_PROBLEM DETAILS_
Every entry below should be reproduced exactly, with all pictures left out.

*** DATA SUPPLIED ***

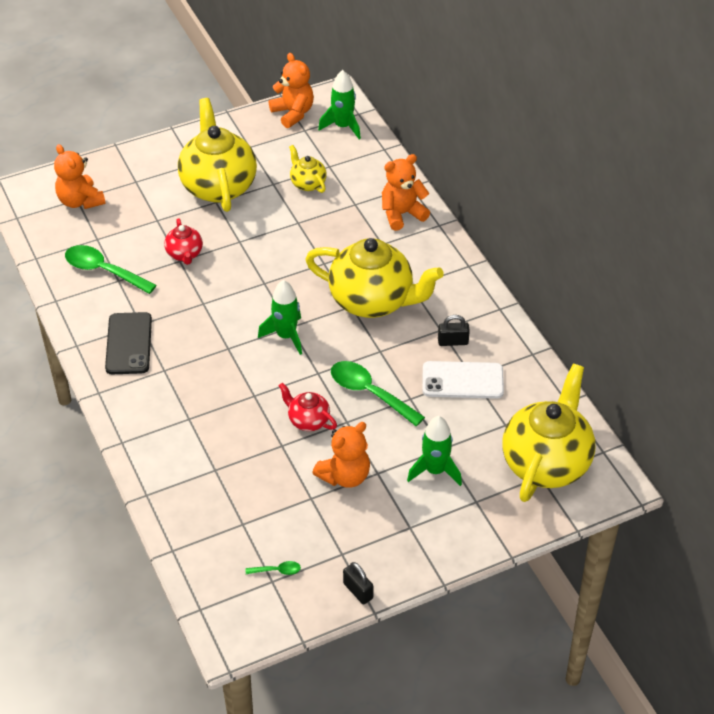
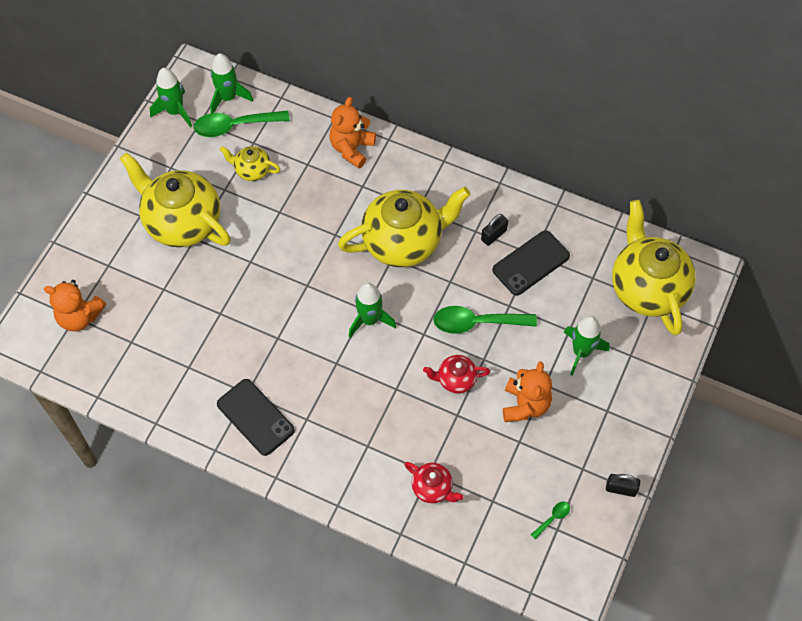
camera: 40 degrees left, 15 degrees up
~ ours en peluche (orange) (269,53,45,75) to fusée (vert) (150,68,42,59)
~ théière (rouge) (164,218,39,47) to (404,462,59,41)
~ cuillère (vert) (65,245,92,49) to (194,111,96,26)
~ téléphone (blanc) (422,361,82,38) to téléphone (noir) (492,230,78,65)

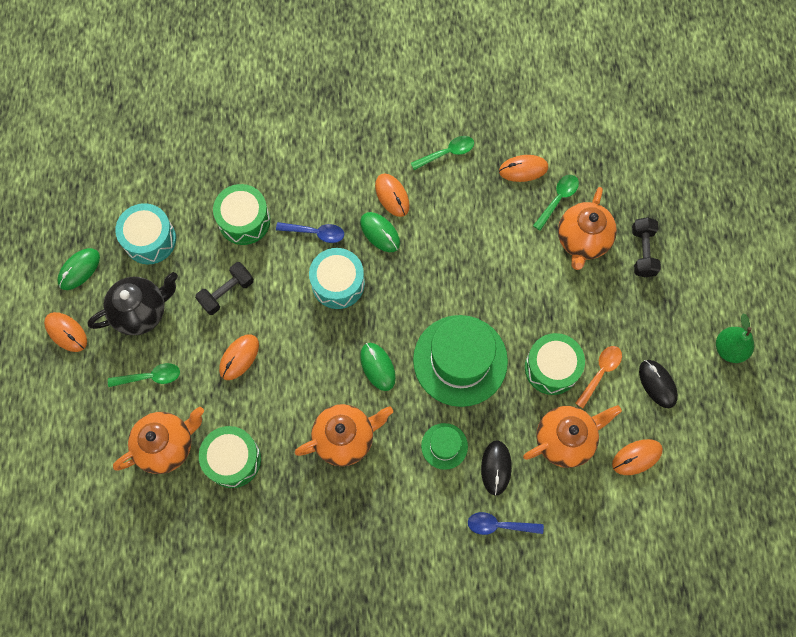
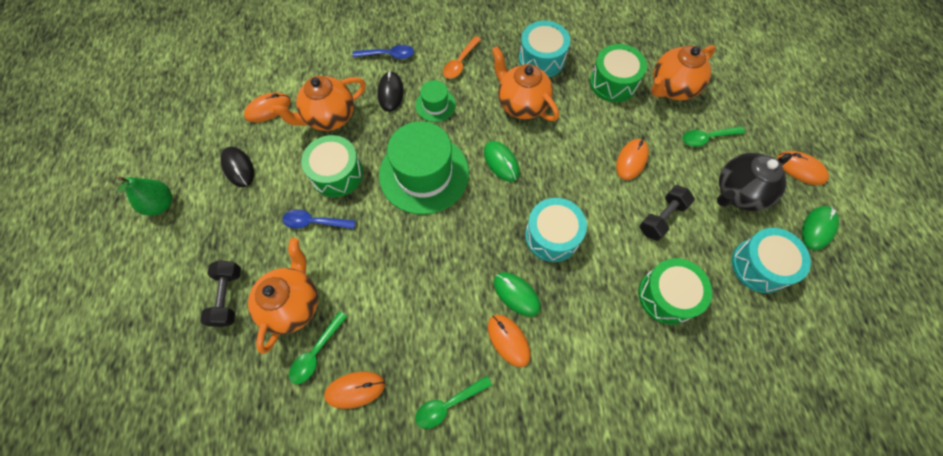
camera: 175 degrees right, 5 degrees down
~ cuillère (bleu) (276,222,68,21) to (283,209,73,20)
~ cuillère (orange) (575,346,47,62) to (443,36,38,43)
~ théière (orange) (294,404,99,62) = (492,46,67,75) 75 degrees clockwise
+ tambour (turquoise) (519,21,51,56)

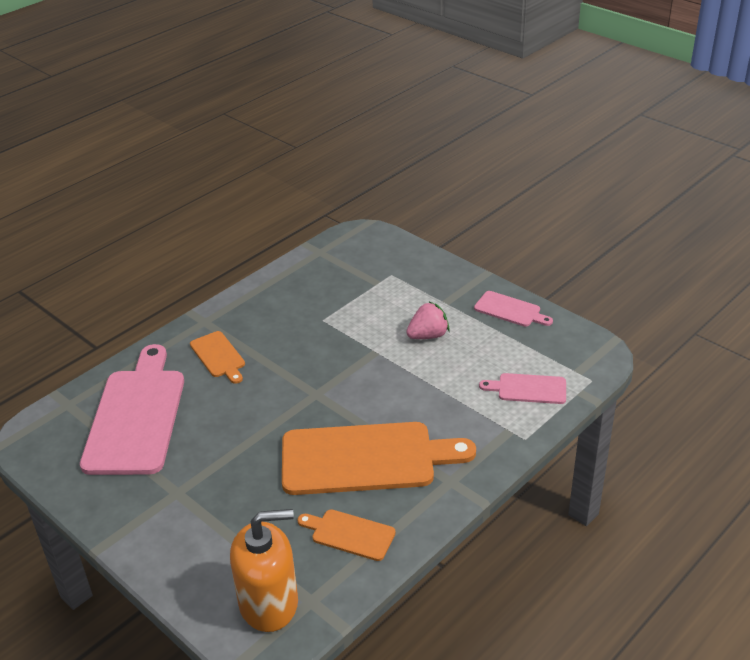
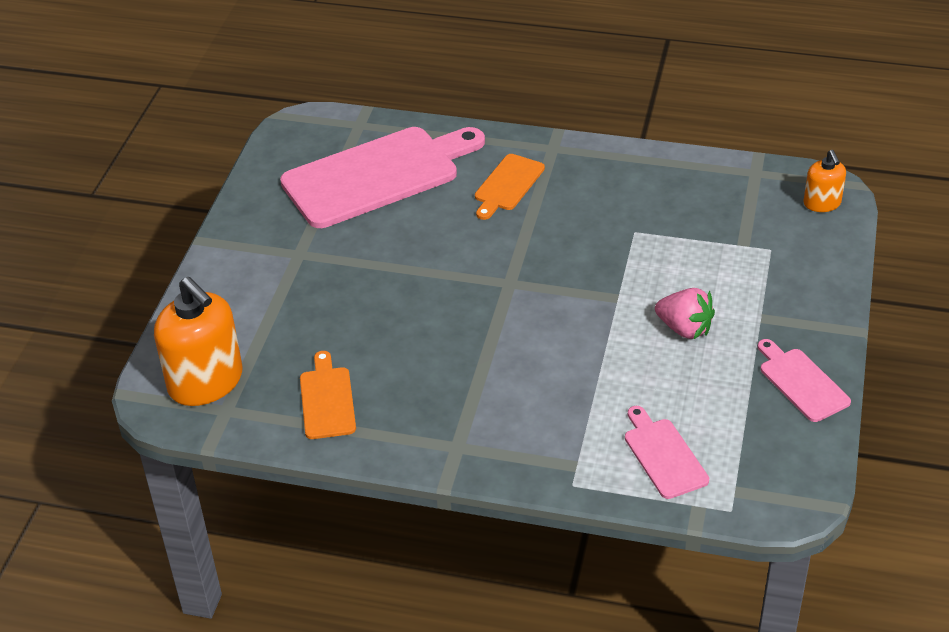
camera: 60 degrees right, 5 degrees up
~ planche à découper (rose) (474,291,79,36) = (758,339,93,83) 150 degrees clockwise
- planche à découper (orange) (282,422,194,73)
+ distributeur de savon (orange) (803,150,43,62)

*** End of DATA SUPPLIED ***

_EXERCISE SOLUTION_
camera: 40 degrees left, 15 degrees up
~ ours en peluche (orange) (269,53,45,75) to fusée (vert) (150,68,42,59)
~ théière (rouge) (164,218,39,47) to (404,462,59,41)
~ cuillère (vert) (65,245,92,49) to (194,111,96,26)
~ téléphone (blanc) (422,361,82,38) to téléphone (noir) (492,230,78,65)

camera: 175 degrees right, 5 degrees down
~ cuillère (bleu) (276,222,68,21) to (283,209,73,20)
~ cuillère (orange) (575,346,47,62) to (443,36,38,43)
~ théière (orange) (294,404,99,62) = (492,46,67,75) 75 degrees clockwise
+ tambour (turquoise) (519,21,51,56)

camera: 60 degrees right, 5 degrees up
~ planche à découper (rose) (474,291,79,36) = (758,339,93,83) 150 degrees clockwise
- planche à découper (orange) (282,422,194,73)
+ distributeur de savon (orange) (803,150,43,62)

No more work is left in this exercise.